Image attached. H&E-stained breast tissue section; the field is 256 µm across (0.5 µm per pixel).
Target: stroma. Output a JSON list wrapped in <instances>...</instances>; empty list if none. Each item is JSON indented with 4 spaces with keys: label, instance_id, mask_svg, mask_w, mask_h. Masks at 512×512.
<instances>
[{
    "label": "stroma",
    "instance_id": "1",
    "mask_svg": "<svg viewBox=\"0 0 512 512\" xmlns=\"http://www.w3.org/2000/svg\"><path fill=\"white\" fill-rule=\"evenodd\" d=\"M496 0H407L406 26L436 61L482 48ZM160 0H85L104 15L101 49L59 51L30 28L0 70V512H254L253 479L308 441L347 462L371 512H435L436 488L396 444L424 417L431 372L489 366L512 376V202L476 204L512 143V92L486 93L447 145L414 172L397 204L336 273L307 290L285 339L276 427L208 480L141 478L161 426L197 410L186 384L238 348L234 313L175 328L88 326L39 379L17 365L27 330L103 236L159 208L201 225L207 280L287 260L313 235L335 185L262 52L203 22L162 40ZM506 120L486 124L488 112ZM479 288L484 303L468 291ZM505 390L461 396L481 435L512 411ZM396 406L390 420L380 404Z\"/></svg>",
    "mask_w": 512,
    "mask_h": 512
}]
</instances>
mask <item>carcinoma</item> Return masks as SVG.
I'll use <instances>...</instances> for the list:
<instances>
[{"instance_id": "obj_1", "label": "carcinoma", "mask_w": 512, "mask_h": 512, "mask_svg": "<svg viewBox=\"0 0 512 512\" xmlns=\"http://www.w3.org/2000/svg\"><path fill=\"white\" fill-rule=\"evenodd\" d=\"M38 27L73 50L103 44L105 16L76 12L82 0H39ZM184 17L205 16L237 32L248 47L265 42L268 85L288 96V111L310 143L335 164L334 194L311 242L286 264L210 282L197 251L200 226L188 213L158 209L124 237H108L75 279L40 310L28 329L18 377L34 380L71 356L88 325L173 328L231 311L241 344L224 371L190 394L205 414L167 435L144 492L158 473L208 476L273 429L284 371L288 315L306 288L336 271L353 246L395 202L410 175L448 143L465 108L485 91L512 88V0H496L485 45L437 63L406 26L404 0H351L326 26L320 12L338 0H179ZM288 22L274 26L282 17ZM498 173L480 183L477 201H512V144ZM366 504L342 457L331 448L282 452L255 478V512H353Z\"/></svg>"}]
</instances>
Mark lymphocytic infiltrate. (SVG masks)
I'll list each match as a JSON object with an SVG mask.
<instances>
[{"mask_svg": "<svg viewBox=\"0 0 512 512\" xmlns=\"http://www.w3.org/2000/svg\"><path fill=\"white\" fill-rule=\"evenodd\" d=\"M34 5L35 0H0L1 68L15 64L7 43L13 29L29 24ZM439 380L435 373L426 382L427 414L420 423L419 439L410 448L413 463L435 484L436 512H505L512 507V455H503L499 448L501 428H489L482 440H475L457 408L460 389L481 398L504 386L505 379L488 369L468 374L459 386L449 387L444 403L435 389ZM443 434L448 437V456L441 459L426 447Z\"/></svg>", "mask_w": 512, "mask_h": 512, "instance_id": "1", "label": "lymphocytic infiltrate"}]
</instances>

────────────────────

• [Do this]: All records above must be set down exactly, please.

• [Result of this exercise]:
Image attached. H&E-stained breast tissue section; the field is 256 µm across (0.5 µm per pixel).
Target: stroma. Output a JSON list wrapped in <instances>...</instances>; empty list if none. Each item is JSON indented with 4 spaces with keys: label, instance_id, mask_svg, mask_w, mask_h. Masks at 512×512.
<instances>
[{
    "label": "stroma",
    "instance_id": "1",
    "mask_svg": "<svg viewBox=\"0 0 512 512\" xmlns=\"http://www.w3.org/2000/svg\"><path fill=\"white\" fill-rule=\"evenodd\" d=\"M496 0H407L406 26L436 61L482 48ZM160 0H85L104 15L101 49L59 51L30 28L0 70V512H254L253 479L308 441L347 462L371 512H435L436 488L396 444L424 417L431 372L489 366L512 376V202L476 204L512 143V92L486 93L447 145L414 172L397 204L336 273L307 290L285 339L276 427L208 480L141 478L161 426L197 410L186 384L238 348L234 313L175 328L88 326L39 379L17 365L27 330L103 236L159 208L201 225L207 280L287 260L313 235L335 185L262 52L203 22L162 40ZM506 120L486 124L488 112ZM479 288L484 303L468 291ZM505 390L461 396L481 435L512 411ZM396 406L390 420L380 404Z\"/></svg>",
    "mask_w": 512,
    "mask_h": 512
}]
</instances>
mask <item>carcinoma</item> Return masks as SVG.
I'll use <instances>...</instances> for the list:
<instances>
[{"instance_id": "obj_1", "label": "carcinoma", "mask_w": 512, "mask_h": 512, "mask_svg": "<svg viewBox=\"0 0 512 512\" xmlns=\"http://www.w3.org/2000/svg\"><path fill=\"white\" fill-rule=\"evenodd\" d=\"M38 27L73 50L103 44L105 16L76 12L82 0H39ZM184 17L205 16L237 32L248 47L265 42L268 85L288 96V111L310 143L335 164L334 194L311 242L286 264L210 282L197 251L200 226L188 213L158 209L124 237H108L75 279L40 310L28 329L18 377L34 380L71 356L88 325L173 328L231 311L241 344L224 371L190 394L205 414L167 435L144 492L158 473L208 476L273 429L284 371L288 315L306 288L336 271L353 246L395 202L410 175L448 143L465 108L485 91L512 88V0H496L485 45L437 63L406 26L404 0H351L326 26L320 12L338 0H179ZM288 22L274 26L282 17ZM498 173L480 183L477 201H512V144ZM366 504L342 457L331 448L282 452L255 478V512H353Z\"/></svg>"}]
</instances>
Mark lymphocytic infiltrate. (SVG masks)
I'll list each match as a JSON object with an SVG mask.
<instances>
[{"mask_svg": "<svg viewBox=\"0 0 512 512\" xmlns=\"http://www.w3.org/2000/svg\"><path fill=\"white\" fill-rule=\"evenodd\" d=\"M34 5L35 0H0L1 68L15 64L7 43L13 29L29 24ZM439 380L435 373L426 382L427 414L420 423L419 439L410 448L413 463L435 484L436 512H505L512 507V455H503L499 448L501 428H489L482 440H475L457 408L460 389L481 398L504 386L505 379L488 369L468 374L459 386L449 387L444 403L435 389ZM443 434L448 437V456L441 459L426 447Z\"/></svg>", "mask_w": 512, "mask_h": 512, "instance_id": "1", "label": "lymphocytic infiltrate"}]
</instances>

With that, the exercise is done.